### WHAT TO DO
Locate the line that contains "[(49,363),(57,353),(19,324),(12,336),(49,363)]" in the data that follows. Copy it and every subsequent line to the end, exactly, excluding pictures.

### DATA EXTRACTS
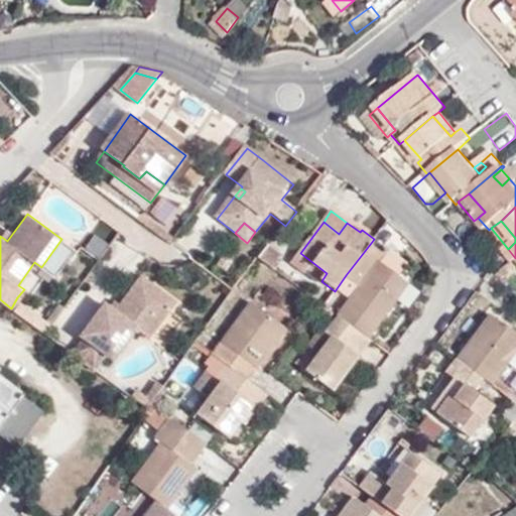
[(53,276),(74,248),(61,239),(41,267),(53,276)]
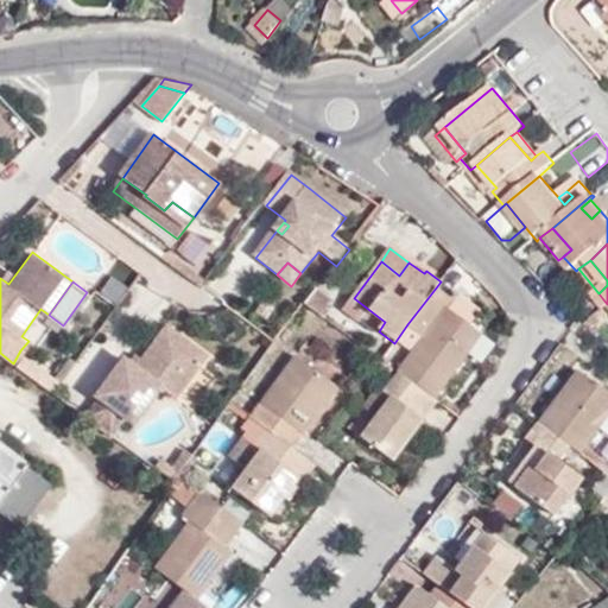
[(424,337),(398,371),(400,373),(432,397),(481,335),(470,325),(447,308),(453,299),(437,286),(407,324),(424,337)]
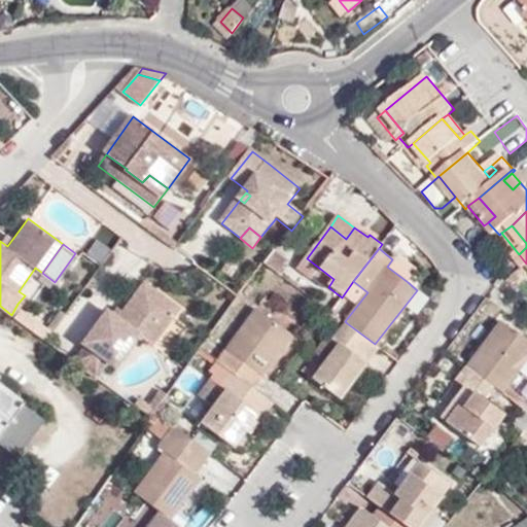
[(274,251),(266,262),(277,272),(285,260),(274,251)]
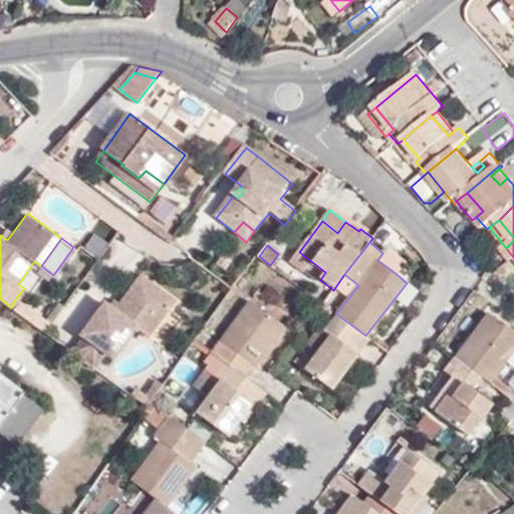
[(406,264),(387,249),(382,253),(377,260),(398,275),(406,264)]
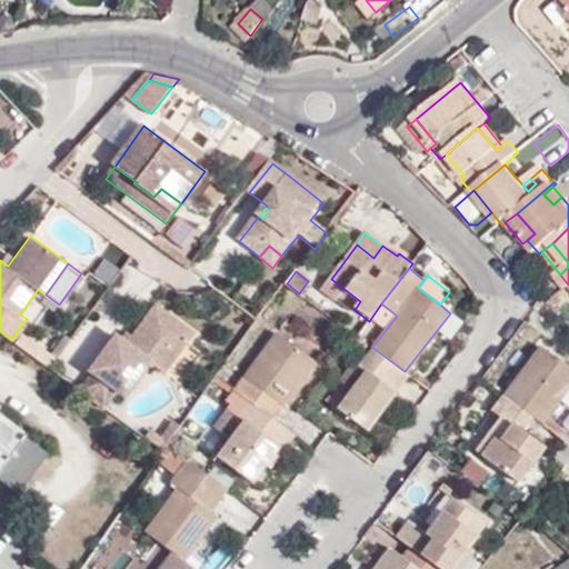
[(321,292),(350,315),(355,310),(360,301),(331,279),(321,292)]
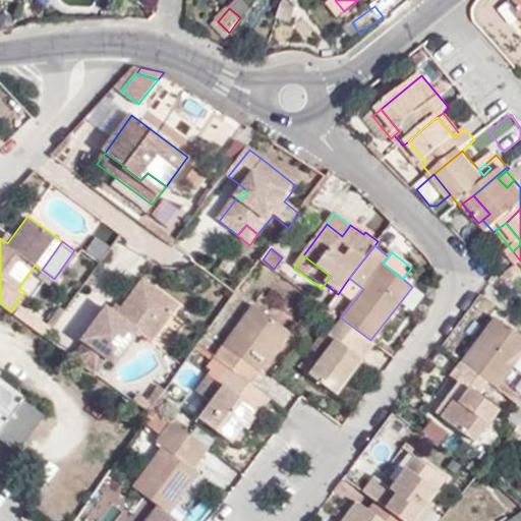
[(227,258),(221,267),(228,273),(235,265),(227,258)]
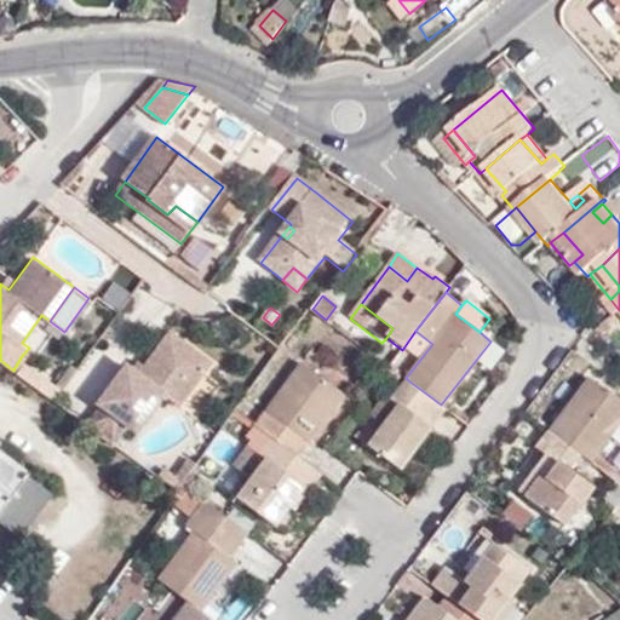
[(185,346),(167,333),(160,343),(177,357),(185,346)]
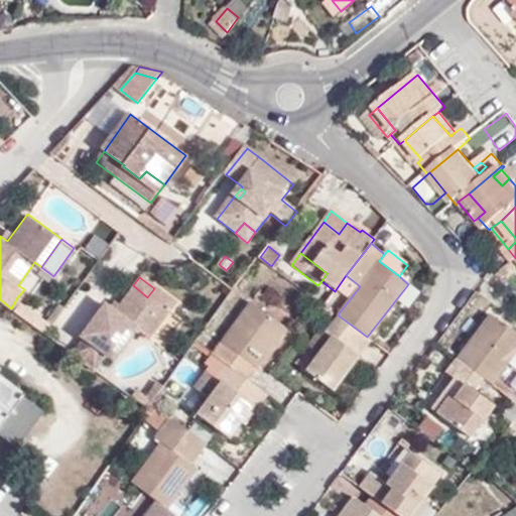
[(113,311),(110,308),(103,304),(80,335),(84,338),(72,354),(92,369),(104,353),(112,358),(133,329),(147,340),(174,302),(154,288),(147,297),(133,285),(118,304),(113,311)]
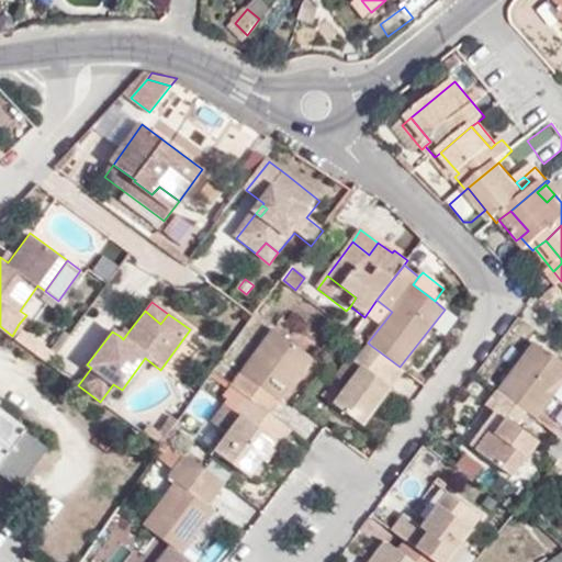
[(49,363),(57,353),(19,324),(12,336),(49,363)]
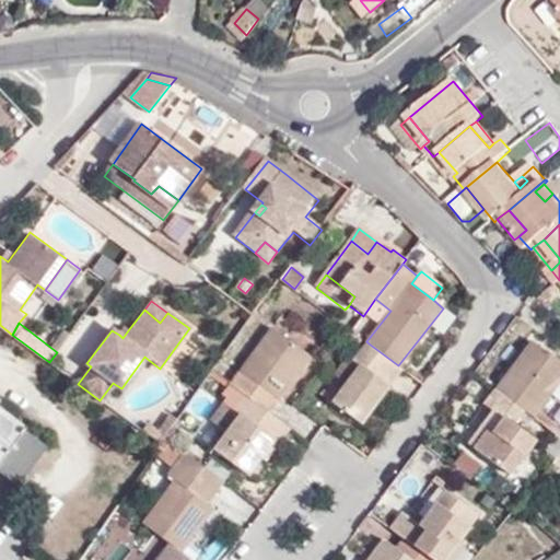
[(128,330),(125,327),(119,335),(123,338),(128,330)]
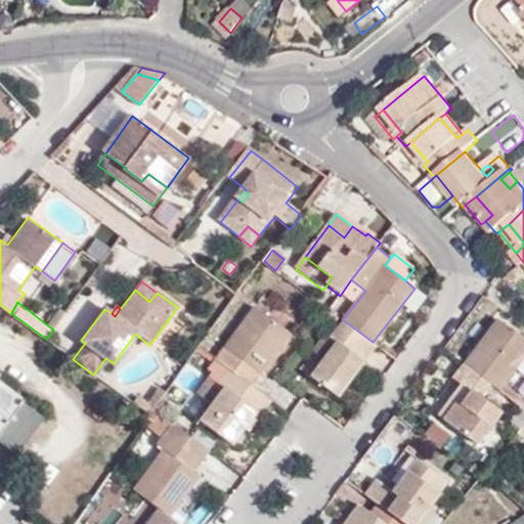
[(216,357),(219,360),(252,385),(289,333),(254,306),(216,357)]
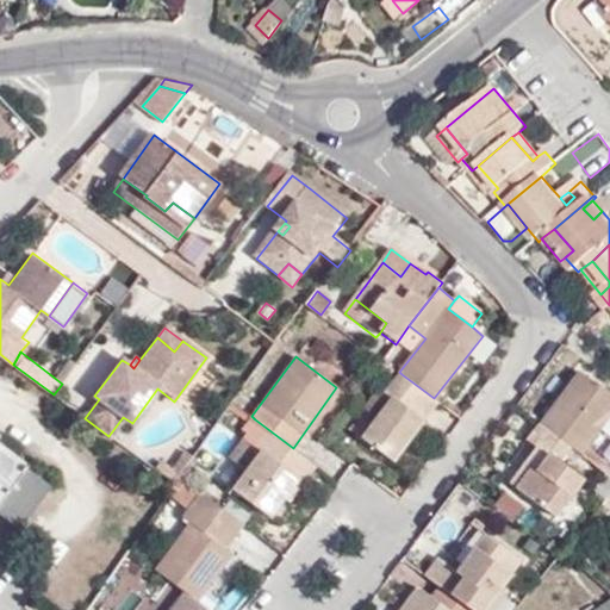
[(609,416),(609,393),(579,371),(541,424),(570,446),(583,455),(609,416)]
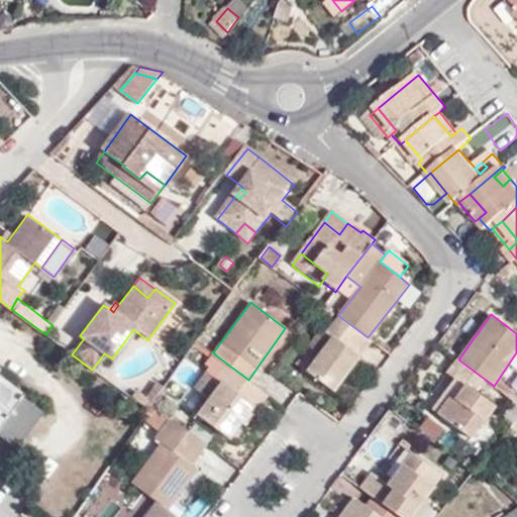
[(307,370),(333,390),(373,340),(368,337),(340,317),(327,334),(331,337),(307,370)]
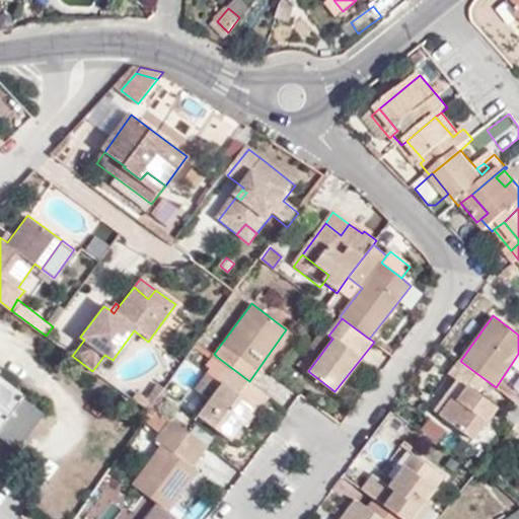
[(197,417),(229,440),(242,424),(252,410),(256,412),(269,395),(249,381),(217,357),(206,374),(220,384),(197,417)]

### REPLY TO THE TASK
[(49,363),(57,353),(19,324),(12,336),(49,363)]
[(128,330),(125,327),(119,335),(123,338),(128,330)]
[(216,357),(219,360),(252,385),(289,333),(254,306),(216,357)]
[(609,416),(609,393),(579,371),(541,424),(570,446),(583,455),(609,416)]
[(307,370),(333,390),(373,340),(368,337),(340,317),(327,334),(331,337),(307,370)]
[(197,417),(229,440),(242,424),(252,410),(256,412),(269,395),(249,381),(217,357),(206,374),(220,384),(197,417)]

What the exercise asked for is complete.